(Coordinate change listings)
+++

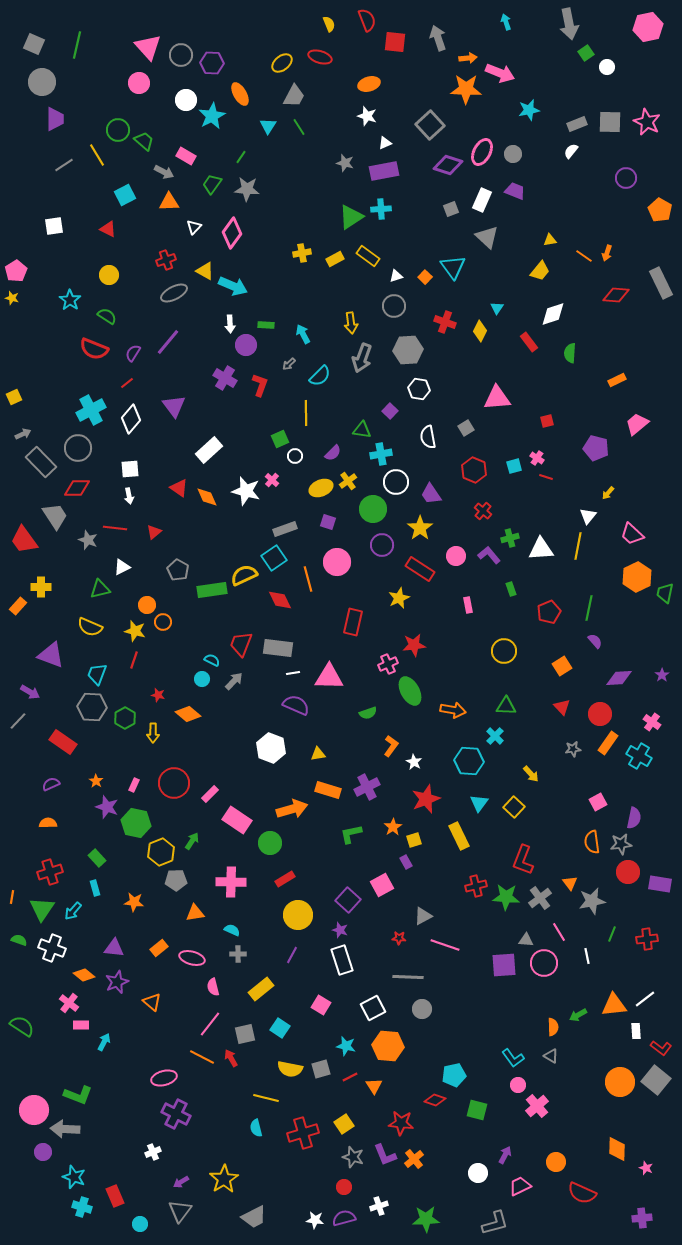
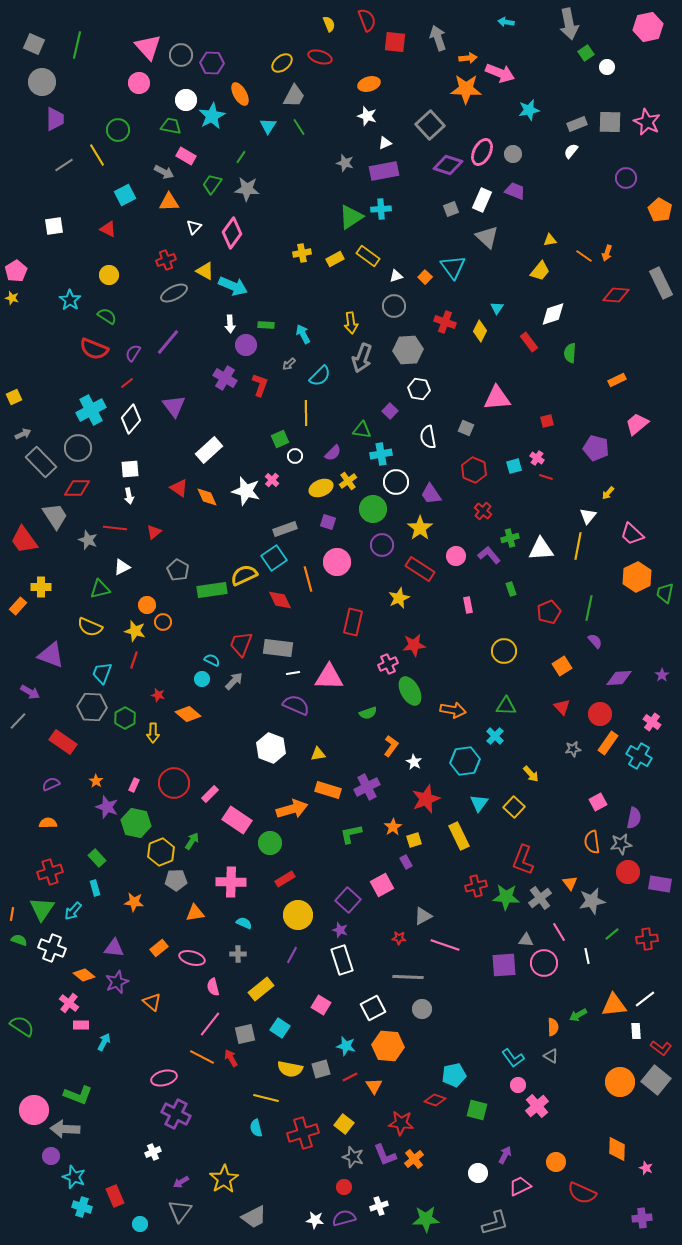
cyan arrow at (506, 22): rotated 63 degrees counterclockwise
green trapezoid at (144, 141): moved 27 px right, 15 px up; rotated 30 degrees counterclockwise
gray square at (466, 428): rotated 35 degrees counterclockwise
cyan trapezoid at (97, 674): moved 5 px right, 1 px up
cyan hexagon at (469, 761): moved 4 px left; rotated 12 degrees counterclockwise
orange line at (12, 897): moved 17 px down
cyan semicircle at (232, 930): moved 12 px right, 7 px up
green line at (612, 934): rotated 28 degrees clockwise
yellow square at (344, 1124): rotated 18 degrees counterclockwise
purple circle at (43, 1152): moved 8 px right, 4 px down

+++

None of the pictures should appear; repeat the records exactly otherwise.

◆ Answer section ◆
cyan arrow at (506, 22): rotated 63 degrees counterclockwise
green trapezoid at (144, 141): moved 27 px right, 15 px up; rotated 30 degrees counterclockwise
gray square at (466, 428): rotated 35 degrees counterclockwise
cyan trapezoid at (97, 674): moved 5 px right, 1 px up
cyan hexagon at (469, 761): moved 4 px left; rotated 12 degrees counterclockwise
orange line at (12, 897): moved 17 px down
cyan semicircle at (232, 930): moved 12 px right, 7 px up
green line at (612, 934): rotated 28 degrees clockwise
yellow square at (344, 1124): rotated 18 degrees counterclockwise
purple circle at (43, 1152): moved 8 px right, 4 px down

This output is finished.